Segment Open
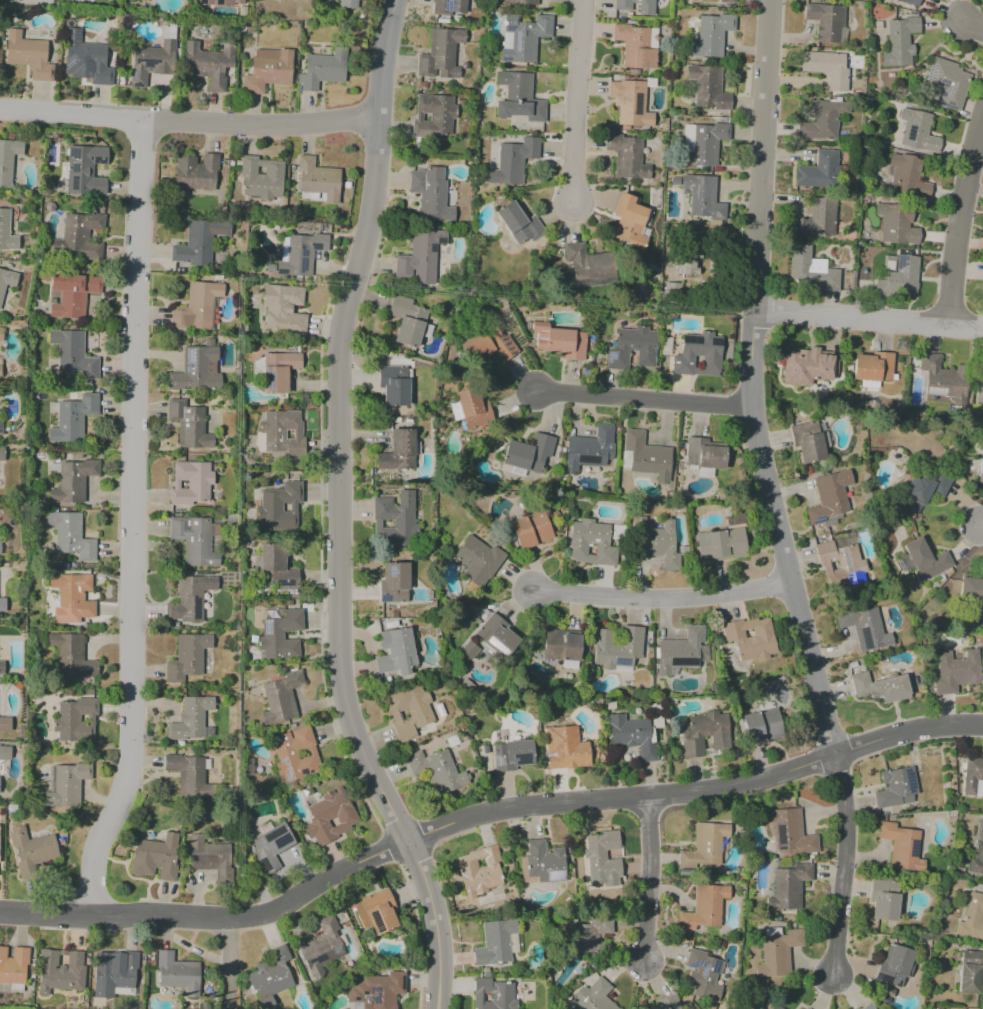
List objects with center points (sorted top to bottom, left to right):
building: (137, 0)
building: (717, 0)
building: (289, 1)
building: (728, 1)
building: (219, 2)
building: (521, 2)
building: (905, 2)
building: (349, 3)
building: (450, 8)
building: (624, 8)
building: (825, 22)
road: (974, 26)
building: (711, 35)
building: (524, 38)
building: (900, 41)
building: (636, 47)
building: (440, 53)
building: (28, 55)
building: (154, 58)
building: (88, 59)
rooftop solar panel: (147, 63)
building: (209, 64)
building: (827, 68)
building: (322, 69)
building: (268, 70)
rooftop solar panel: (931, 72)
rooftop solar panel: (134, 76)
rooftop solar panel: (935, 81)
building: (945, 82)
rooftop solar panel: (941, 84)
rooftop solar panel: (950, 85)
rooftop solar panel: (137, 86)
building: (708, 88)
rooftop solar panel: (946, 95)
building: (518, 98)
rooftop solar panel: (636, 99)
road: (579, 103)
building: (628, 105)
rooftop solar panel: (949, 105)
building: (433, 115)
building: (824, 121)
road: (189, 123)
building: (914, 128)
building: (705, 145)
rooftop solar panel: (51, 154)
building: (627, 157)
building: (513, 160)
building: (8, 161)
building: (85, 170)
building: (819, 171)
building: (905, 172)
building: (196, 175)
building: (261, 181)
building: (319, 181)
rooftop solar panel: (73, 183)
building: (431, 193)
building: (699, 197)
building: (890, 209)
building: (816, 219)
building: (519, 223)
building: (628, 223)
building: (6, 231)
road: (966, 232)
building: (82, 236)
building: (200, 241)
building: (799, 251)
rooftop solar panel: (304, 252)
building: (301, 255)
building: (679, 255)
building: (419, 257)
building: (586, 263)
rooftop solar panel: (304, 266)
building: (907, 276)
building: (825, 281)
building: (6, 282)
building: (71, 295)
building: (196, 307)
building: (281, 307)
road: (872, 318)
building: (407, 320)
building: (2, 334)
rooftop solar panel: (693, 341)
building: (560, 342)
rooftop solar panel: (717, 344)
rooftop solar panel: (504, 345)
building: (494, 348)
building: (633, 348)
rooftop solar panel: (506, 350)
rooftop solar panel: (509, 352)
building: (698, 354)
building: (73, 355)
rooftop solar panel: (610, 355)
rooftop solar panel: (192, 356)
building: (1, 367)
building: (873, 367)
building: (806, 368)
rooftop solar panel: (188, 369)
building: (279, 370)
building: (195, 371)
building: (934, 374)
road: (754, 380)
rooftop solar panel: (271, 381)
building: (981, 387)
building: (396, 393)
road: (648, 401)
building: (472, 408)
building: (73, 418)
building: (191, 423)
building: (1, 428)
building: (279, 434)
building: (590, 449)
building: (809, 449)
building: (397, 450)
building: (528, 452)
building: (2, 454)
building: (705, 454)
building: (645, 457)
rooftop solar panel: (586, 461)
building: (980, 474)
building: (73, 481)
building: (191, 484)
building: (921, 489)
building: (830, 497)
building: (279, 506)
road: (338, 511)
building: (396, 519)
rooftop solar panel: (819, 520)
road: (131, 522)
road: (980, 525)
building: (530, 530)
building: (70, 536)
building: (194, 541)
building: (657, 542)
building: (722, 542)
building: (591, 543)
building: (1, 548)
rooftop solar panel: (843, 558)
building: (840, 560)
building: (921, 560)
building: (477, 561)
building: (275, 567)
rooftop solar panel: (387, 573)
building: (394, 583)
rooftop solar panel: (284, 586)
building: (971, 589)
building: (71, 596)
building: (187, 598)
rooftop solar panel: (382, 598)
road: (667, 599)
building: (3, 604)
rooftop solar panel: (196, 609)
rooftop solar panel: (269, 627)
building: (865, 628)
building: (496, 635)
building: (283, 636)
building: (749, 636)
rooftop solar panel: (865, 638)
rooftop solar panel: (493, 643)
building: (562, 648)
building: (617, 648)
building: (469, 650)
building: (683, 651)
building: (395, 653)
building: (187, 656)
building: (70, 658)
rooftop solar panel: (621, 662)
building: (3, 668)
building: (956, 670)
building: (880, 689)
building: (281, 698)
building: (409, 711)
building: (190, 719)
building: (76, 720)
building: (6, 723)
building: (761, 723)
building: (713, 730)
building: (631, 736)
building: (566, 748)
building: (692, 748)
building: (6, 754)
building: (295, 754)
building: (512, 756)
rooftop solar panel: (519, 757)
building: (415, 762)
building: (187, 768)
rooftop solar panel: (288, 768)
rooftop solar panel: (304, 771)
building: (444, 773)
building: (972, 778)
rooftop solar panel: (909, 779)
building: (68, 783)
building: (896, 788)
road: (484, 812)
building: (329, 817)
building: (790, 832)
rooftop solar panel: (271, 833)
rooftop solar panel: (279, 840)
building: (271, 846)
building: (901, 847)
building: (708, 848)
rooftop solar panel: (912, 848)
building: (34, 852)
building: (977, 853)
building: (208, 854)
building: (157, 857)
building: (601, 860)
building: (542, 861)
road: (843, 864)
building: (480, 870)
road: (648, 878)
building: (790, 886)
building: (885, 900)
building: (704, 908)
building: (380, 912)
building: (971, 916)
rooftop solar panel: (376, 921)
building: (593, 936)
building: (498, 943)
building: (323, 944)
rooftop solar panel: (337, 950)
building: (778, 952)
rooftop solar panel: (318, 959)
rooftop solar panel: (694, 963)
building: (14, 966)
building: (896, 966)
building: (61, 972)
building: (118, 972)
rooftop solar panel: (702, 972)
building: (177, 973)
building: (275, 973)
building: (970, 973)
building: (704, 975)
rooftop solar panel: (401, 982)
building: (376, 991)
rooftop solar panel: (364, 992)
building: (493, 994)
building: (594, 995)
rooftop solar panel: (377, 996)
rooftop solar panel: (355, 1000)
building: (668, 1003)
building: (867, 1006)
building: (775, 1007)
building: (779, 1007)
building: (805, 1008)
building: (808, 1008)

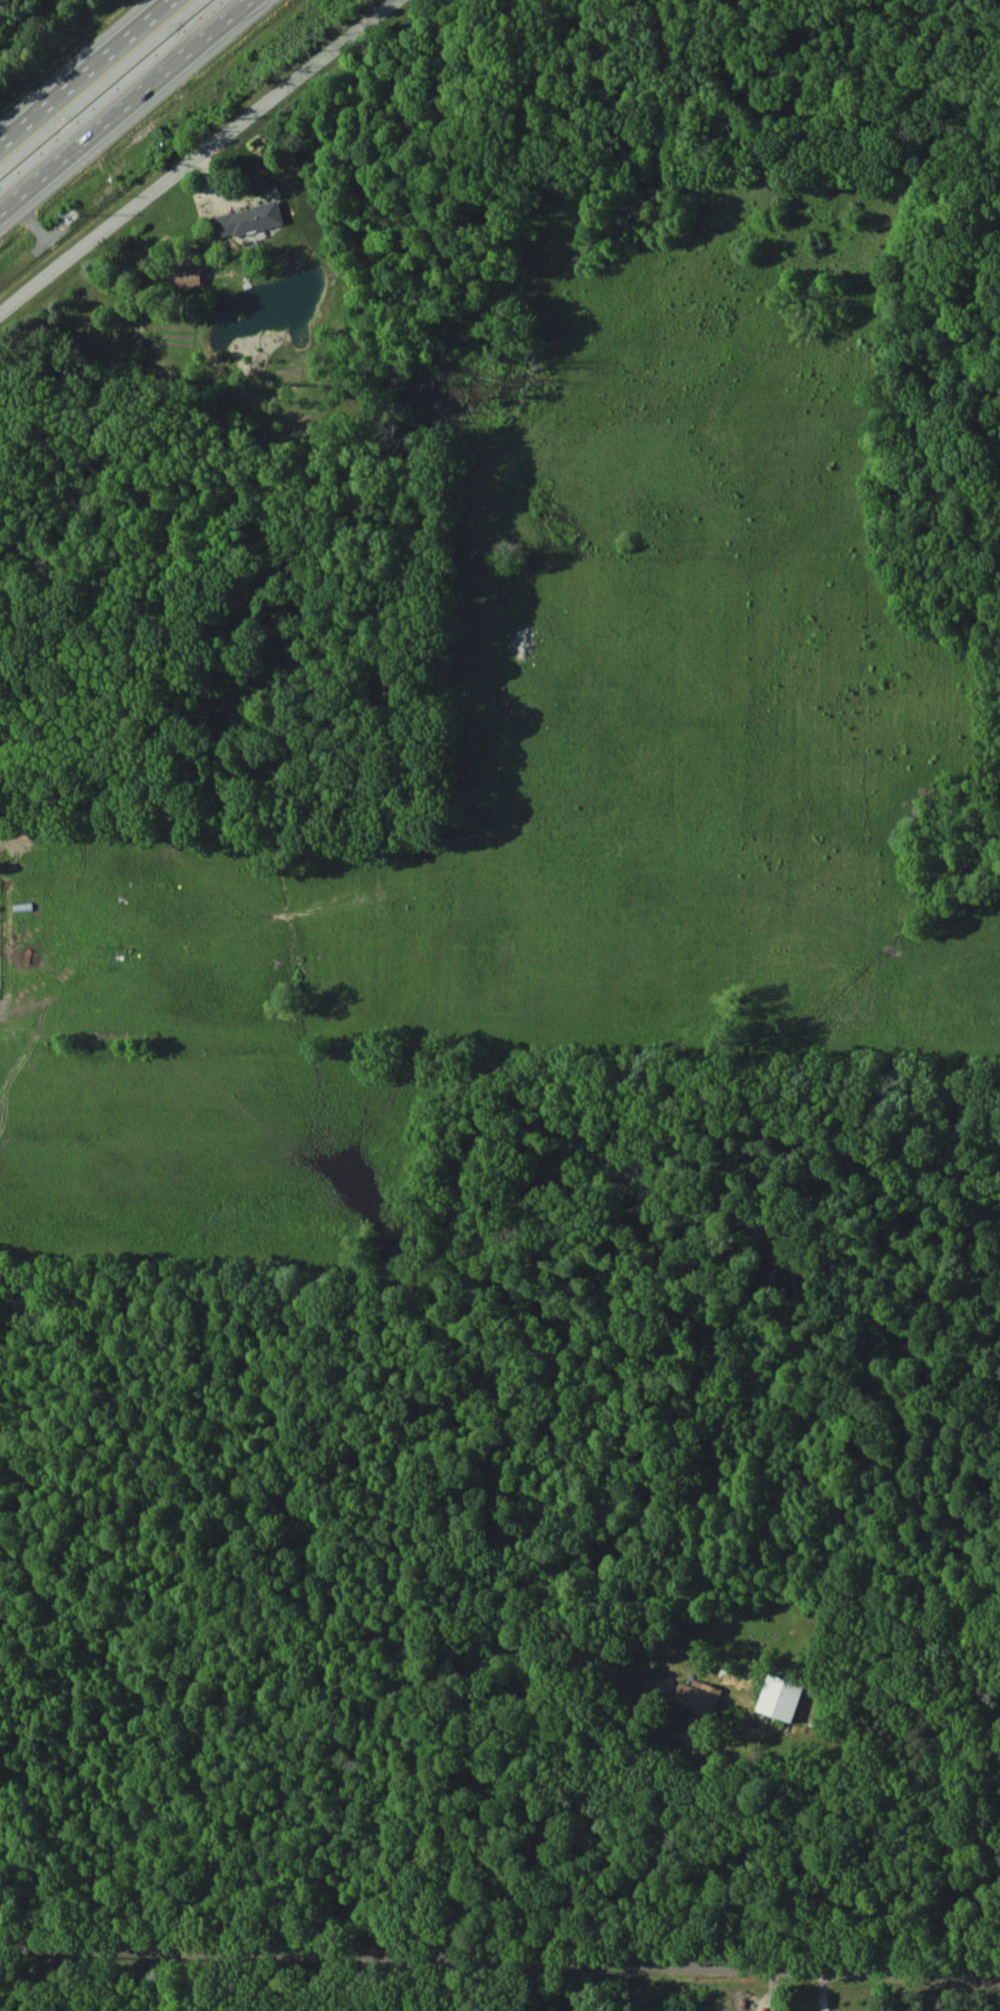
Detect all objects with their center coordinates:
road: (82, 69)
road: (120, 102)
road: (197, 158)
building: (247, 219)
building: (186, 275)
building: (697, 1696)
building: (779, 1697)
road: (555, 1813)
road: (499, 1957)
Segment Closed
Instructions for the task: Return exactly the lines in the records above, beginning with the one that holds "Detect all objects" and ending with the last.

Written response:
Detect all objects with their center coordinates:
road: (82, 69)
road: (120, 102)
road: (197, 158)
building: (247, 219)
building: (186, 275)
building: (697, 1696)
building: (779, 1697)
road: (555, 1813)
road: (499, 1957)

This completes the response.